• _Problem_:
The copy you produce must hold every record exactly, and none of the images.
*** Stored data ***
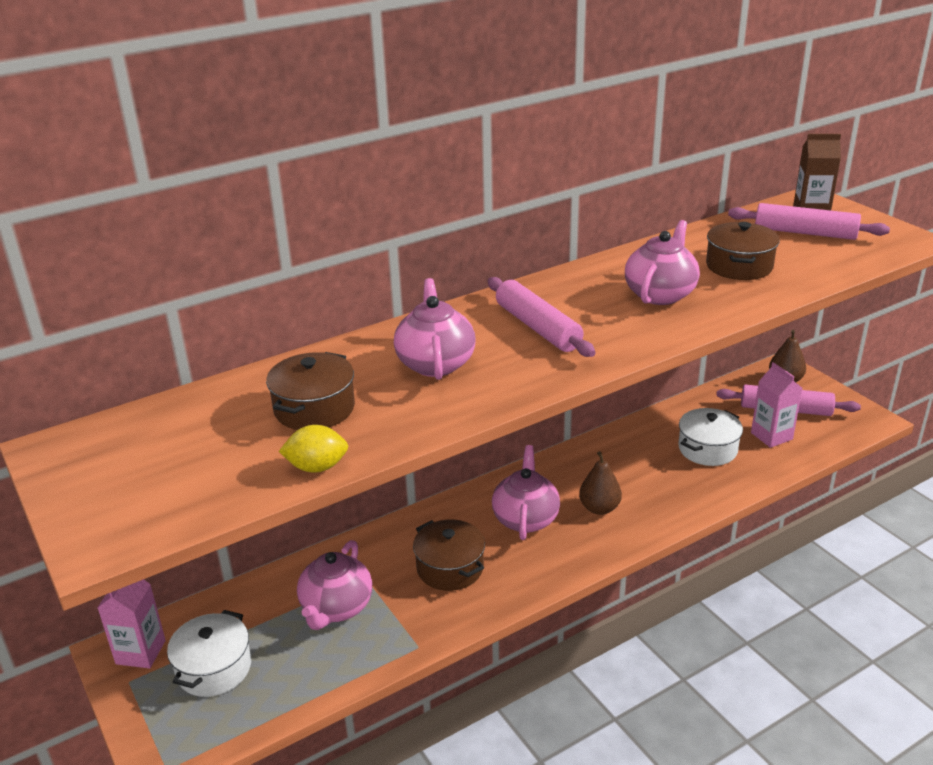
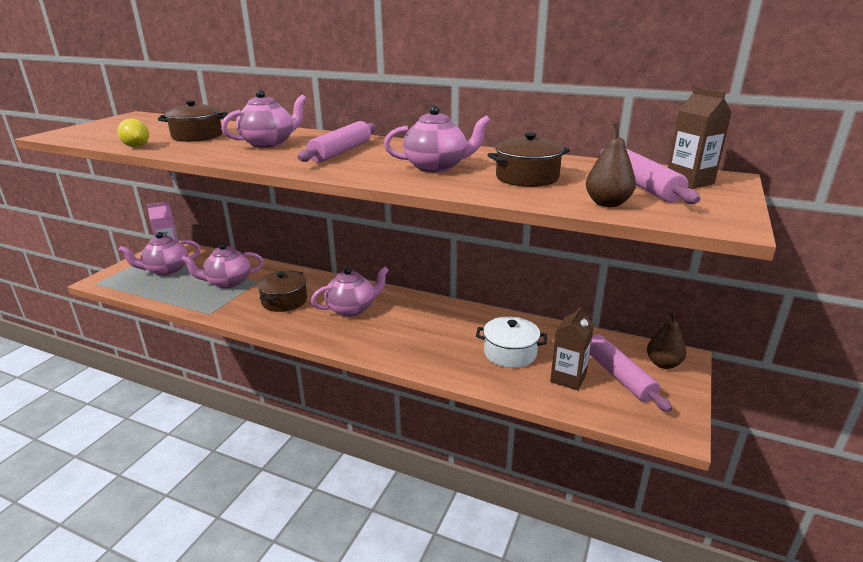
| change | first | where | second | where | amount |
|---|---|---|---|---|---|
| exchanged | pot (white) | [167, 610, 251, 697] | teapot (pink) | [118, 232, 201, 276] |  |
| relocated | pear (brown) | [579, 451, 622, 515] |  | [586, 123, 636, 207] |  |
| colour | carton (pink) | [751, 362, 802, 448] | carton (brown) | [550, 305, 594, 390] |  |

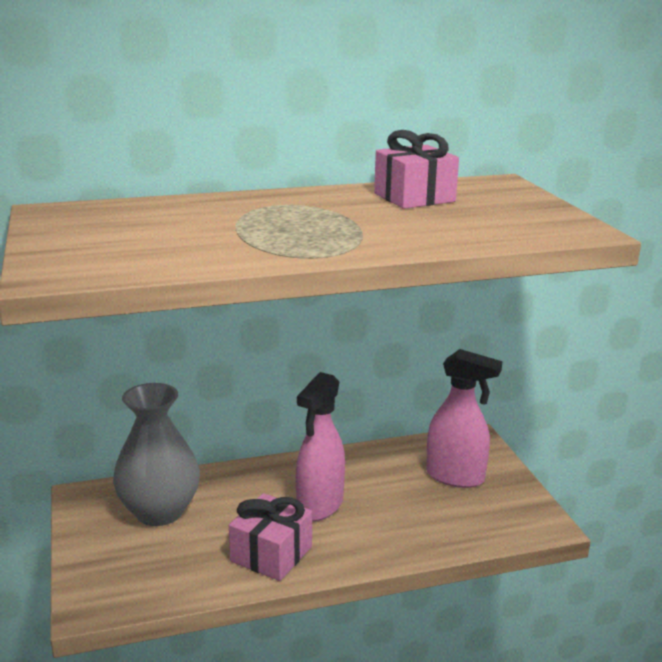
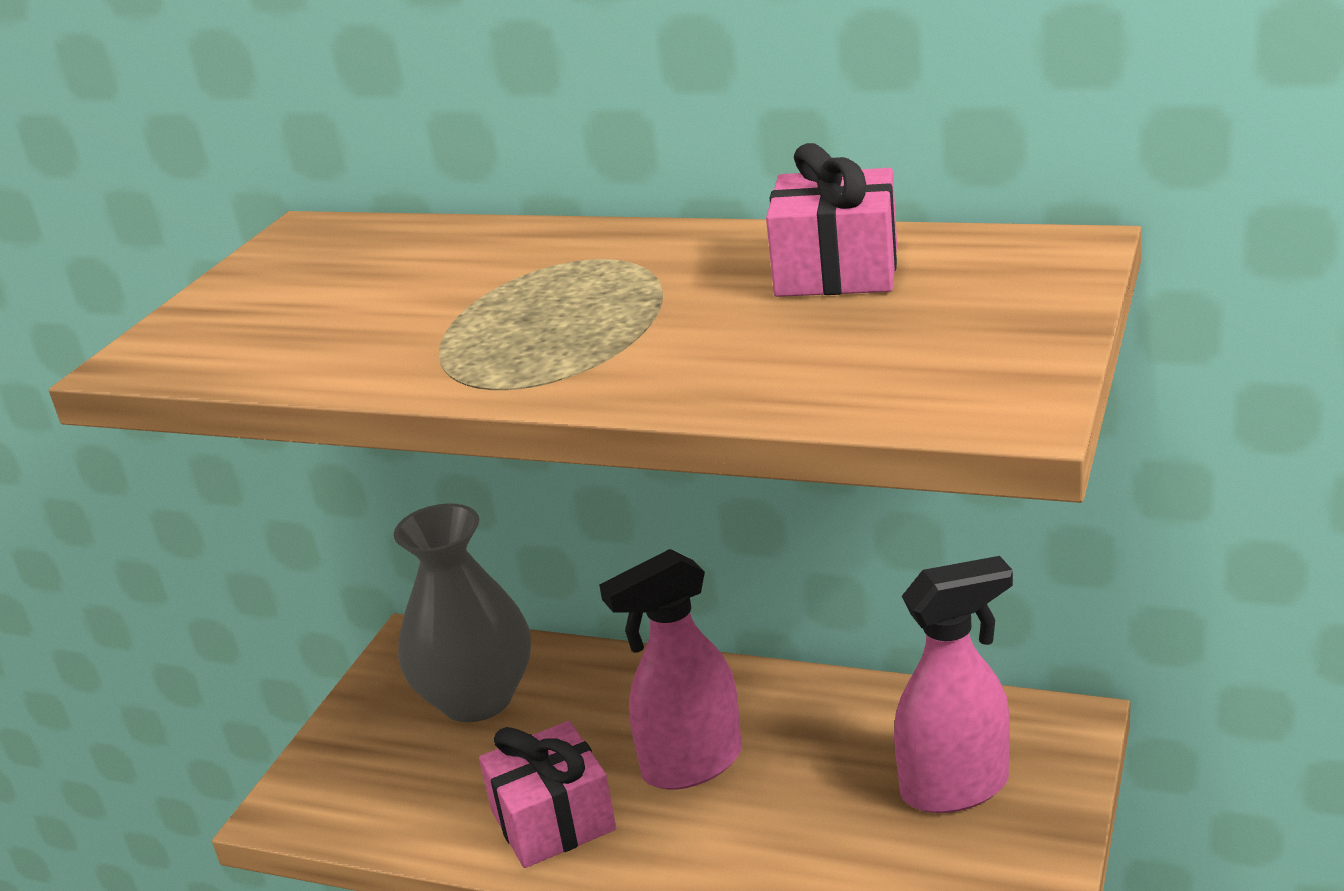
| change | first | where | second | where | amount |
|---|---|---|---|---|---|
| spun | spray bottle (pink) | [426, 349, 503, 488] |  | [894, 556, 1013, 813] | 75 degrees counterclockwise |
*** End of Stored data ***
• _Your solution_:
| change | first | where | second | where | amount |
|---|---|---|---|---|---|
| exchanged | pot (white) | [167, 610, 251, 697] | teapot (pink) | [118, 232, 201, 276] |  |
| relocated | pear (brown) | [579, 451, 622, 515] |  | [586, 123, 636, 207] |  |
| colour | carton (pink) | [751, 362, 802, 448] | carton (brown) | [550, 305, 594, 390] |  |

| change | first | where | second | where | amount |
|---|---|---|---|---|---|
| spun | spray bottle (pink) | [426, 349, 503, 488] |  | [894, 556, 1013, 813] | 75 degrees counterclockwise |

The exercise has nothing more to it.